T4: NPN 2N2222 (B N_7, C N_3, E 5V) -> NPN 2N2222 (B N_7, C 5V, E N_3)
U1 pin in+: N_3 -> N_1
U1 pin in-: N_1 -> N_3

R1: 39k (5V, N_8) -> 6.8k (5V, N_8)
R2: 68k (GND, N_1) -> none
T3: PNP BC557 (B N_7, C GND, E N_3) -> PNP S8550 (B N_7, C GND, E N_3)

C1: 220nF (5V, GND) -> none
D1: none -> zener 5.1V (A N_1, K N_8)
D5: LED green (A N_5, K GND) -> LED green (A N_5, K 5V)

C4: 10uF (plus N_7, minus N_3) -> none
* * *
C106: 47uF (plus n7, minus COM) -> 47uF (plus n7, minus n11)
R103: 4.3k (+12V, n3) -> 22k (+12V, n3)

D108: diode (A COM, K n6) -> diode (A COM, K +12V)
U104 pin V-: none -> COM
---
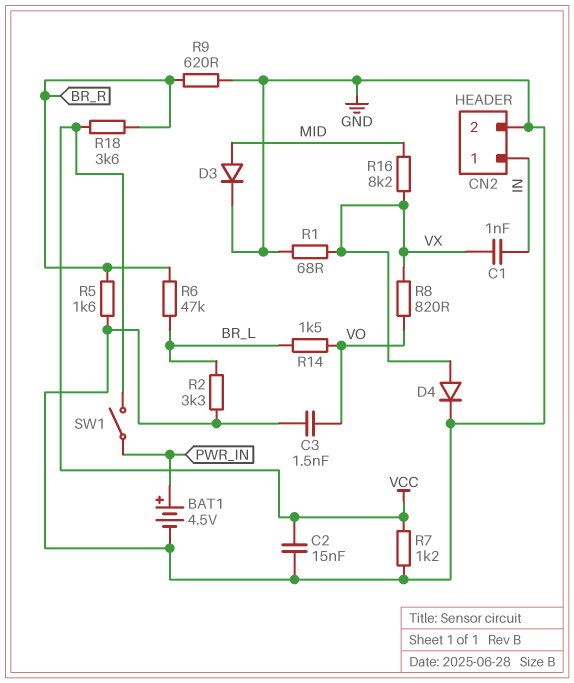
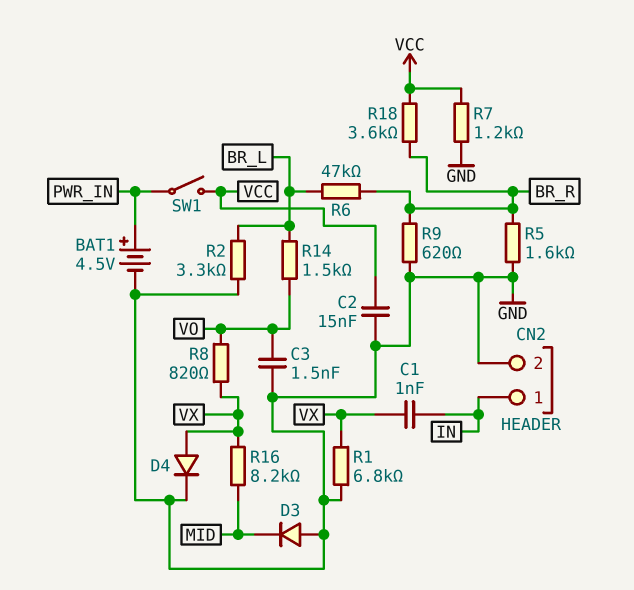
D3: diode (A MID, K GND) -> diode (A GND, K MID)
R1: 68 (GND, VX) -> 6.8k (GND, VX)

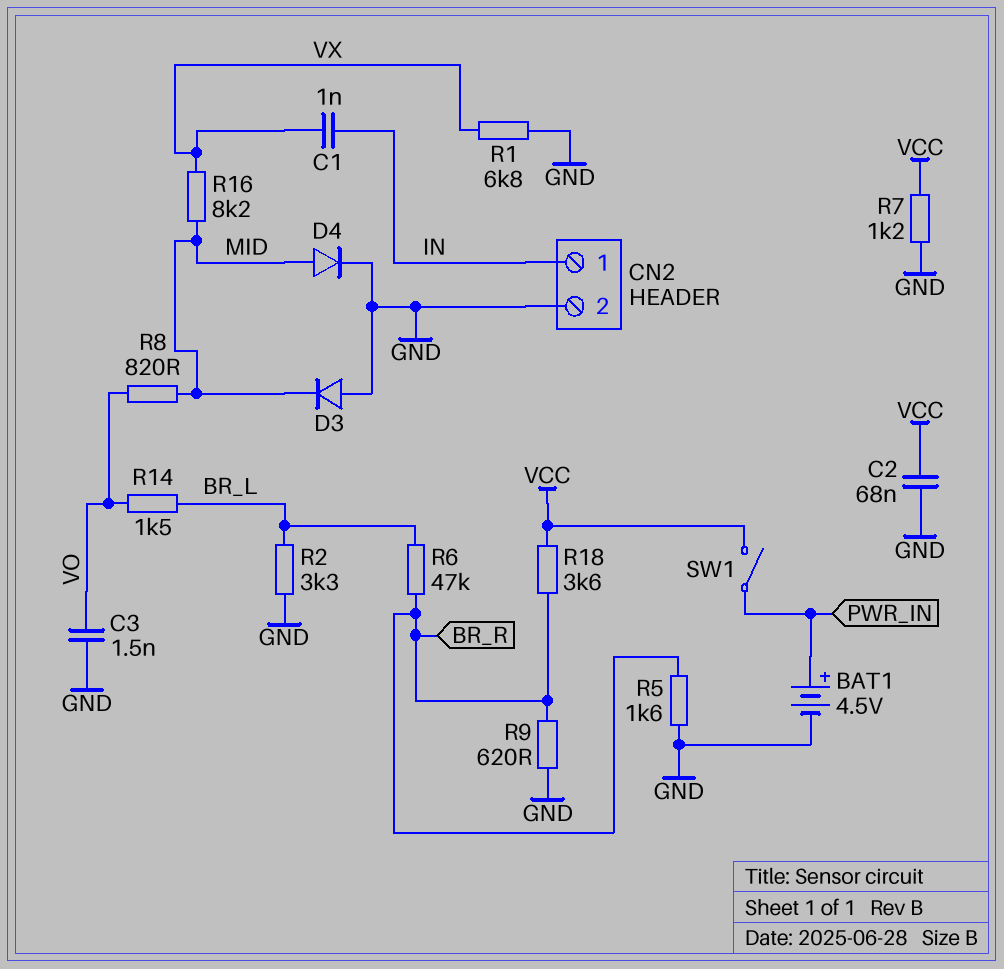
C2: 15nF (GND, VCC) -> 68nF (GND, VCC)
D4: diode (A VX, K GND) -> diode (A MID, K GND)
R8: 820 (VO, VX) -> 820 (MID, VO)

WHAT TO WORK ON: After locating the line with "D1: none -> zener 5.1V (A N_1, K N_8)" above, return that line and every later line through the one with "C4: 10uF (plus N_7, minus N_3) -> none", word for word and with nothing else.

RESULT OF THE TASK:
D1: none -> zener 5.1V (A N_1, K N_8)
D5: LED green (A N_5, K GND) -> LED green (A N_5, K 5V)

C4: 10uF (plus N_7, minus N_3) -> none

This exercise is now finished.